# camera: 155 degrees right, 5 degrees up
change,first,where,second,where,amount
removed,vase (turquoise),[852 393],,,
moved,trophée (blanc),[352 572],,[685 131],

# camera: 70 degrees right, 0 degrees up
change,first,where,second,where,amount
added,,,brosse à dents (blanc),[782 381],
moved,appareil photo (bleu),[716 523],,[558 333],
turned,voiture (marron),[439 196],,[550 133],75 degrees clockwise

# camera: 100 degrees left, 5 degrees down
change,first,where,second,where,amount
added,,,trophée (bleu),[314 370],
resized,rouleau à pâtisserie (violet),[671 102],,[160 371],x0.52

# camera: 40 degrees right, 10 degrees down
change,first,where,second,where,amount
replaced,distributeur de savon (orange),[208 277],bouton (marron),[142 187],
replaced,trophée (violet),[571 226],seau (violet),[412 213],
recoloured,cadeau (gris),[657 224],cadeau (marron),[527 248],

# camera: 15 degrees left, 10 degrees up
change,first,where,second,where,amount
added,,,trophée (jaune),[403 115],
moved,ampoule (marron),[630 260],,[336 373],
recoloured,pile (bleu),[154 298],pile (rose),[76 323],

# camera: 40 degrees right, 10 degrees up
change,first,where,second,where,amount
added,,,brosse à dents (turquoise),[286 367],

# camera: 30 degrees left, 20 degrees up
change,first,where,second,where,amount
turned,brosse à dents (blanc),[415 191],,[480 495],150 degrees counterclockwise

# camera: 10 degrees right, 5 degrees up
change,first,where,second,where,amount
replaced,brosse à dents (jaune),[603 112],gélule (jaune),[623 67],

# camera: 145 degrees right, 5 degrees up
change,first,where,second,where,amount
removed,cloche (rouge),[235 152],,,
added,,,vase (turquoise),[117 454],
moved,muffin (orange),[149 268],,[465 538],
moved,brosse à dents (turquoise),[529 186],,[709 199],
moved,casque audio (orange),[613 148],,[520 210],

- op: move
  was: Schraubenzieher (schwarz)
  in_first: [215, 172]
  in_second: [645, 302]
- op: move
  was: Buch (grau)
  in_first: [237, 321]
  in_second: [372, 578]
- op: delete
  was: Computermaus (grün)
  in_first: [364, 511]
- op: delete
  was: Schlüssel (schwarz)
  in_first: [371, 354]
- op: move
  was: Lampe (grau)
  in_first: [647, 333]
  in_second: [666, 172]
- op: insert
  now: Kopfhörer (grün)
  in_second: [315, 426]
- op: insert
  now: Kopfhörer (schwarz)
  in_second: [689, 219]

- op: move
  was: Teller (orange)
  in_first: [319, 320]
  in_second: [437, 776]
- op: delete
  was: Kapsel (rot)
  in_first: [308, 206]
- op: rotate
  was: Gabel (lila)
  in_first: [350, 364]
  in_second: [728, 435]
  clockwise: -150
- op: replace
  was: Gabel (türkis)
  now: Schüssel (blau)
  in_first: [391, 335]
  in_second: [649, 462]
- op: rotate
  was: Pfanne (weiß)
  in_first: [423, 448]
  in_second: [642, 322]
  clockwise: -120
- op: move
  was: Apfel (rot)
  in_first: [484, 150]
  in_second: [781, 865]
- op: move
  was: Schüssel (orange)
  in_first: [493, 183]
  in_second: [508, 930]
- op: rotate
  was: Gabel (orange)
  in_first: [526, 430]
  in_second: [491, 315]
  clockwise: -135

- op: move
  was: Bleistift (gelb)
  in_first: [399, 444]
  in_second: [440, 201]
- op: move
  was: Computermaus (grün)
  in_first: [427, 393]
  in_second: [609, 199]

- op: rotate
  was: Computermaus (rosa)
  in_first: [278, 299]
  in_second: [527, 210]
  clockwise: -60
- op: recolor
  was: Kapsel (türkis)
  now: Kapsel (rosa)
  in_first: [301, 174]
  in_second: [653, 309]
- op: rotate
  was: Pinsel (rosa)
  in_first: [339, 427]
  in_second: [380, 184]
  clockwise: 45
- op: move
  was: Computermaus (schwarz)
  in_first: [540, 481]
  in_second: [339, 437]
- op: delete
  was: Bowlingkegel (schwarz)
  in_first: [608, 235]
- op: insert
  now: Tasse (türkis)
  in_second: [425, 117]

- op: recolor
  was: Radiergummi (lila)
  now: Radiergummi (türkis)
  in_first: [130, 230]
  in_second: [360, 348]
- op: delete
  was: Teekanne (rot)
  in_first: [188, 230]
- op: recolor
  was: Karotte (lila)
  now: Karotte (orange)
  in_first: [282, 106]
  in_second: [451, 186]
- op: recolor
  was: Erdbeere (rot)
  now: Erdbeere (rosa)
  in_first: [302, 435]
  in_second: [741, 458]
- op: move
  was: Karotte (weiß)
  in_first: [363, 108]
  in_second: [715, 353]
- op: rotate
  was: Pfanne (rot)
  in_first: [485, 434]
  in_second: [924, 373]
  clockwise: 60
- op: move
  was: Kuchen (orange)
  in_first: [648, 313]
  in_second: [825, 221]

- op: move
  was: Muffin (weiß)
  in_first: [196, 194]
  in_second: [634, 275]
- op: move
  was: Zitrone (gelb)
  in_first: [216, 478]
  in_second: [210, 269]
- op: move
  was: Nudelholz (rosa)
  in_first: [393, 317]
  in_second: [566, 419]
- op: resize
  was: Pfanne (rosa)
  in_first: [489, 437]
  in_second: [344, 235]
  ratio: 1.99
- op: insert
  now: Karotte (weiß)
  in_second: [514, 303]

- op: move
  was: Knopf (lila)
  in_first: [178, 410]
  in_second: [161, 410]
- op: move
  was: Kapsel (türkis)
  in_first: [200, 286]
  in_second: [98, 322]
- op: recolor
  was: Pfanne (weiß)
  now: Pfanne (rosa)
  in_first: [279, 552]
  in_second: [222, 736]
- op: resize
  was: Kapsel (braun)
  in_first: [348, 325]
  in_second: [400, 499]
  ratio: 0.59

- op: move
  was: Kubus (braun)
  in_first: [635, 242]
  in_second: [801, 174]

------

Exercise directions: Go through the entries above and copy each line with "Kopfhörer" in it.

Written response:
  now: Kopfhörer (grün)
  now: Kopfhörer (schwarz)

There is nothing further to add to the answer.